▸ **ACTIVITY**: The entries below hold a line with "after: cup/green" and a line with "pos1: [618, 595]". Return those lines and all that lie between them, exactly and only.

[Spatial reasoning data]

---

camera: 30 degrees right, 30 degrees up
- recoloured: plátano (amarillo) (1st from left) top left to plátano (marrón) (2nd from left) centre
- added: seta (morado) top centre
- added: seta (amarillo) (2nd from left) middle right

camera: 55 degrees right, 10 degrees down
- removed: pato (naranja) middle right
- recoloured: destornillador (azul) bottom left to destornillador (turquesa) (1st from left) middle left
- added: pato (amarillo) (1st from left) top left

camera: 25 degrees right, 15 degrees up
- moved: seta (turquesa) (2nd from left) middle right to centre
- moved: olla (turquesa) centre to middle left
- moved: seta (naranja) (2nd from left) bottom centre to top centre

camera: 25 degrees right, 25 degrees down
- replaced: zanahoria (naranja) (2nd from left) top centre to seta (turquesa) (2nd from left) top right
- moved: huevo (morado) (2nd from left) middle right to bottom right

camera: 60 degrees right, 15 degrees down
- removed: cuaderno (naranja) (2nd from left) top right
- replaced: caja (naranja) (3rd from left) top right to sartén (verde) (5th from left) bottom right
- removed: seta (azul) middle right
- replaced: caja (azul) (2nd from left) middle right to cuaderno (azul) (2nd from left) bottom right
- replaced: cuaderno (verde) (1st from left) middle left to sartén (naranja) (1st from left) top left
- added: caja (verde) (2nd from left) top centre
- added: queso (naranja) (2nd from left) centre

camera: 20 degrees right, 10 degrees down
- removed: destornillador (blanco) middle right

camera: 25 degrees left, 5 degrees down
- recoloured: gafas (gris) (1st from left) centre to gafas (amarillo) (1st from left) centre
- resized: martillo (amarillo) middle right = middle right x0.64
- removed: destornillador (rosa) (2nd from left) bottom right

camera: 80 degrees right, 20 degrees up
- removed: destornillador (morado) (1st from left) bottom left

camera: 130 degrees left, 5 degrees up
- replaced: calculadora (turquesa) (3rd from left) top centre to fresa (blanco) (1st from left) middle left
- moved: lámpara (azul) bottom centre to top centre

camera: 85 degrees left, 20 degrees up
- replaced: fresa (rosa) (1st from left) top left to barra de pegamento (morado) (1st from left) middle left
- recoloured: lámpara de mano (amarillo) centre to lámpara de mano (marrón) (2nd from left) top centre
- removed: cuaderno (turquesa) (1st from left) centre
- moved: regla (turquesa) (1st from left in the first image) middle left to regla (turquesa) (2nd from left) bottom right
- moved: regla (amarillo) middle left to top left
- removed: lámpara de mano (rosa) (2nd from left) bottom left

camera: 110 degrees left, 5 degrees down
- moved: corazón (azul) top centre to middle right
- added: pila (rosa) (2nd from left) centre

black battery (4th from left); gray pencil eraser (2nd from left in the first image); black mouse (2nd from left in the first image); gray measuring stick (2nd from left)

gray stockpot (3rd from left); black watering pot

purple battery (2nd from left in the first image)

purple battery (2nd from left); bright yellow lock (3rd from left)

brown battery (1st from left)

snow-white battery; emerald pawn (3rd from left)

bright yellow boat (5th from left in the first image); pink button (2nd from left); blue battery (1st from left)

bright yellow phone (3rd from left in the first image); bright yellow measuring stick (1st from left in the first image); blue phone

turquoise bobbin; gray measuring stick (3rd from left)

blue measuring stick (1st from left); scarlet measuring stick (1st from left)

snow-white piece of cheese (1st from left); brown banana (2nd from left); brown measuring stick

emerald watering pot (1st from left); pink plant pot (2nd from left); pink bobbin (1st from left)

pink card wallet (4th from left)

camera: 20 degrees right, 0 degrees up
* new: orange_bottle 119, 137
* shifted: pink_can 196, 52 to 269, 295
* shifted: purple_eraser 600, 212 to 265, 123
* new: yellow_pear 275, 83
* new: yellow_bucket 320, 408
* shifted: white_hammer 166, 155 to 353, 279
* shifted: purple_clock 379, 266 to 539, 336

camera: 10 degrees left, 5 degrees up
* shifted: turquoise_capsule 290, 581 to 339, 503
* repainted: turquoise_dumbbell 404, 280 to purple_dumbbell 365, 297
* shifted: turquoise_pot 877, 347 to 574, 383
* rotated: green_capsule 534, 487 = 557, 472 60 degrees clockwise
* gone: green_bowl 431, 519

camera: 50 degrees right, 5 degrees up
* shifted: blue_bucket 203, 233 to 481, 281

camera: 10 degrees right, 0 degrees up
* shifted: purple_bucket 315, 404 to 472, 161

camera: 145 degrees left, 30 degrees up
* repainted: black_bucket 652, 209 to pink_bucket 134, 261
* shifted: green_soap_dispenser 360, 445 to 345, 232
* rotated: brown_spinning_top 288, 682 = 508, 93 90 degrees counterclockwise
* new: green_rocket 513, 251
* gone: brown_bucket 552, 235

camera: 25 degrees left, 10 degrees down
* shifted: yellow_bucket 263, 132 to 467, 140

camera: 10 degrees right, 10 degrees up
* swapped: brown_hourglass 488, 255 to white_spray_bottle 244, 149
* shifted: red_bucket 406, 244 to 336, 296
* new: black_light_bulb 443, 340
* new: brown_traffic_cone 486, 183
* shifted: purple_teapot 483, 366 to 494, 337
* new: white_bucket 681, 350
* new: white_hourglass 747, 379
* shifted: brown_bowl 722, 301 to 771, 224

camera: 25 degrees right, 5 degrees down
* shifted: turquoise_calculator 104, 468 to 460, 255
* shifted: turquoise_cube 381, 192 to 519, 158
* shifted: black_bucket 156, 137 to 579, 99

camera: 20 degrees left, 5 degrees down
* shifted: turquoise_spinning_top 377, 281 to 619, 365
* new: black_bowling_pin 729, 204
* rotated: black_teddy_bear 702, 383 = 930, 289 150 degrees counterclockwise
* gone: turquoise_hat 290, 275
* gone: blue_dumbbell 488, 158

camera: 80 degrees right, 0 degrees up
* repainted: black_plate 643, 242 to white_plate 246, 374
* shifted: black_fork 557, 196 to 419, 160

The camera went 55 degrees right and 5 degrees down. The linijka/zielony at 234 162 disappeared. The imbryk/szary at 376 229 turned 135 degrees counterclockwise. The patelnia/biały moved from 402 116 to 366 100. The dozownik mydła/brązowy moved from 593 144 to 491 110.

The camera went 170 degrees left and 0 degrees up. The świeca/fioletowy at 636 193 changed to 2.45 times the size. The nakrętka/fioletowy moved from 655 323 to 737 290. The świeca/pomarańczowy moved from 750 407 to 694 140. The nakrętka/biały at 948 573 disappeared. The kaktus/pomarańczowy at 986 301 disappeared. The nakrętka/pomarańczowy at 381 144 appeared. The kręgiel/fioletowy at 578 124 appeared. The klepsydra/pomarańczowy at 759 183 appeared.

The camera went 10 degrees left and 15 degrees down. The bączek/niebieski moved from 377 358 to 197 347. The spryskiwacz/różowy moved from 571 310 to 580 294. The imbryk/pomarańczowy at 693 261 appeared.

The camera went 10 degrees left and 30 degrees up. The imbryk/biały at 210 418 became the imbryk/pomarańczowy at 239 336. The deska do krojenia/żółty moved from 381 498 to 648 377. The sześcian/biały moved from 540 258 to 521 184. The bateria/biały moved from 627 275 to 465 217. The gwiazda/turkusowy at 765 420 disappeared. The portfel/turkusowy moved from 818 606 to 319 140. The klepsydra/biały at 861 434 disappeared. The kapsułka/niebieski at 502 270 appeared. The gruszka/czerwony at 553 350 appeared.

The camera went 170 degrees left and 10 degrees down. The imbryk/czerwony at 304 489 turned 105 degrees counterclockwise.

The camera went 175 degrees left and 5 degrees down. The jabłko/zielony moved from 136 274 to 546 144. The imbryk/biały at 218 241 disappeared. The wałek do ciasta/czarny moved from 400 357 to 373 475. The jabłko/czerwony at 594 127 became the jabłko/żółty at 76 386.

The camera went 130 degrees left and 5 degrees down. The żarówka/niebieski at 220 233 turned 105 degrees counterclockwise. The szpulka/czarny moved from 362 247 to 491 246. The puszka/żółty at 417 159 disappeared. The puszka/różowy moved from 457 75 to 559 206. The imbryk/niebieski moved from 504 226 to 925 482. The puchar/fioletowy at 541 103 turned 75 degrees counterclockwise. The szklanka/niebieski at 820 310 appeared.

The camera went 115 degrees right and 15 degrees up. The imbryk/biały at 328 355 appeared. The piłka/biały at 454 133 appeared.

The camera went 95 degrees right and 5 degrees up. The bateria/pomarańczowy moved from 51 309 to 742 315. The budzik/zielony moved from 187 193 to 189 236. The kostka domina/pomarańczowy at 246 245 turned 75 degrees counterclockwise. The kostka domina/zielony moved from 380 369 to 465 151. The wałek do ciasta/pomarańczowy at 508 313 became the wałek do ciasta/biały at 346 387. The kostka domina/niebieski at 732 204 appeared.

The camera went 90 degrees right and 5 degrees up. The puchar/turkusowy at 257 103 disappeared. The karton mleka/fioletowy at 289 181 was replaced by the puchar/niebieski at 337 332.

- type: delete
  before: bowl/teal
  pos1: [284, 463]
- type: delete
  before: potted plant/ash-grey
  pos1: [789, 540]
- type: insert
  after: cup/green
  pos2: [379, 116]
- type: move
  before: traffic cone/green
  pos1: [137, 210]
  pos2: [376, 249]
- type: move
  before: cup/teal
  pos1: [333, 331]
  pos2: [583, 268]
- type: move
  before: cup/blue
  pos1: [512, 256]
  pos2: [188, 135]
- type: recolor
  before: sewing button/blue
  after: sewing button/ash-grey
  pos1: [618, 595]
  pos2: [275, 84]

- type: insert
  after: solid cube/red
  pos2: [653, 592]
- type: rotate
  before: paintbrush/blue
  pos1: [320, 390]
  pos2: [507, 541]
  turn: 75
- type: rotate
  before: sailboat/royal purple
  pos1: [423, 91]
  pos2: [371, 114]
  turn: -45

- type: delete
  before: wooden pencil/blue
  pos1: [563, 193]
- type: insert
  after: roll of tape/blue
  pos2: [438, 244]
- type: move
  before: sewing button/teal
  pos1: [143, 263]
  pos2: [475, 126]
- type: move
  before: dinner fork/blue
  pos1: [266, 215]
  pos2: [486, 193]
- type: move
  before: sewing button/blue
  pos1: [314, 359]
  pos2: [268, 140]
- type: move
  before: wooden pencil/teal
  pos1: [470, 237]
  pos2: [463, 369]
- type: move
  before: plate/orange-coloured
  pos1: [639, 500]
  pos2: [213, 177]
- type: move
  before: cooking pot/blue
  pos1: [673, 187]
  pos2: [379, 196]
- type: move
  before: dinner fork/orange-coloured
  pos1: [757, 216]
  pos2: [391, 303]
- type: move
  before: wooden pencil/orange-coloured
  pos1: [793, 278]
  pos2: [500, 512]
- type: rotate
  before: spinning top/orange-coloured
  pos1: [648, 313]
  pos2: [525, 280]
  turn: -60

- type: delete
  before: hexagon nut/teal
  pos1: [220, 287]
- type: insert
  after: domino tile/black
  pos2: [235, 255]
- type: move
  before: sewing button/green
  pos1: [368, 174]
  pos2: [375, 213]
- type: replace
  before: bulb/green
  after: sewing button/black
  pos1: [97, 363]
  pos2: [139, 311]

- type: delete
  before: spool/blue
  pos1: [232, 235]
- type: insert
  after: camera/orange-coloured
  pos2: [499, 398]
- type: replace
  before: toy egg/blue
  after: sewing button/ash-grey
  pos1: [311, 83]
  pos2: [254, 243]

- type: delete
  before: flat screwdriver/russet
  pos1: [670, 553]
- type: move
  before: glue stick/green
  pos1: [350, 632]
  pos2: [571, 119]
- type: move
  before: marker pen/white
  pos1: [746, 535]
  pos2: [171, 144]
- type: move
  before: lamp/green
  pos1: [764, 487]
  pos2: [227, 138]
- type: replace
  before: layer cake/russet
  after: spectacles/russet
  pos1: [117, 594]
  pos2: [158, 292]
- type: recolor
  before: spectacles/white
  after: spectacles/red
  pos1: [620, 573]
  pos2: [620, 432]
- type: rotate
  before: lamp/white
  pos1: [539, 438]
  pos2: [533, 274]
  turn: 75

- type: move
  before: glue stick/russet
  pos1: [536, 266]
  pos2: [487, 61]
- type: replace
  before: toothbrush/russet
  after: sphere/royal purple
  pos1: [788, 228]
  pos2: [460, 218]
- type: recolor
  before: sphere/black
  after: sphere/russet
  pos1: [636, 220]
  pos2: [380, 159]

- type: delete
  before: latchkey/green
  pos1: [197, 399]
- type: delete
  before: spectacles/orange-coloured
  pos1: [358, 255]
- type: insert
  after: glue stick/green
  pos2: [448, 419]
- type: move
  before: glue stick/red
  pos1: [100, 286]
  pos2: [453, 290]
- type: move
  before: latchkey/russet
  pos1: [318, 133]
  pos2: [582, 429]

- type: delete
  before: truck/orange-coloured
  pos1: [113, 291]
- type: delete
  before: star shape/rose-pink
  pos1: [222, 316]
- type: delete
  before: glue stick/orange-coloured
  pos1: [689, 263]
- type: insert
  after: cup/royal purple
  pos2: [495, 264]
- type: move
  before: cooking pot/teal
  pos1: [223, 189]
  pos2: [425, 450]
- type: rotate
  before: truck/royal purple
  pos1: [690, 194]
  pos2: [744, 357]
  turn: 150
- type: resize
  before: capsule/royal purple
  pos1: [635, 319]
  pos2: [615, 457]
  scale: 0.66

---

▸ **EXERCISE OUTPUT**:
  after: cup/green
  pos2: [379, 116]
- type: move
  before: traffic cone/green
  pos1: [137, 210]
  pos2: [376, 249]
- type: move
  before: cup/teal
  pos1: [333, 331]
  pos2: [583, 268]
- type: move
  before: cup/blue
  pos1: [512, 256]
  pos2: [188, 135]
- type: recolor
  before: sewing button/blue
  after: sewing button/ash-grey
  pos1: [618, 595]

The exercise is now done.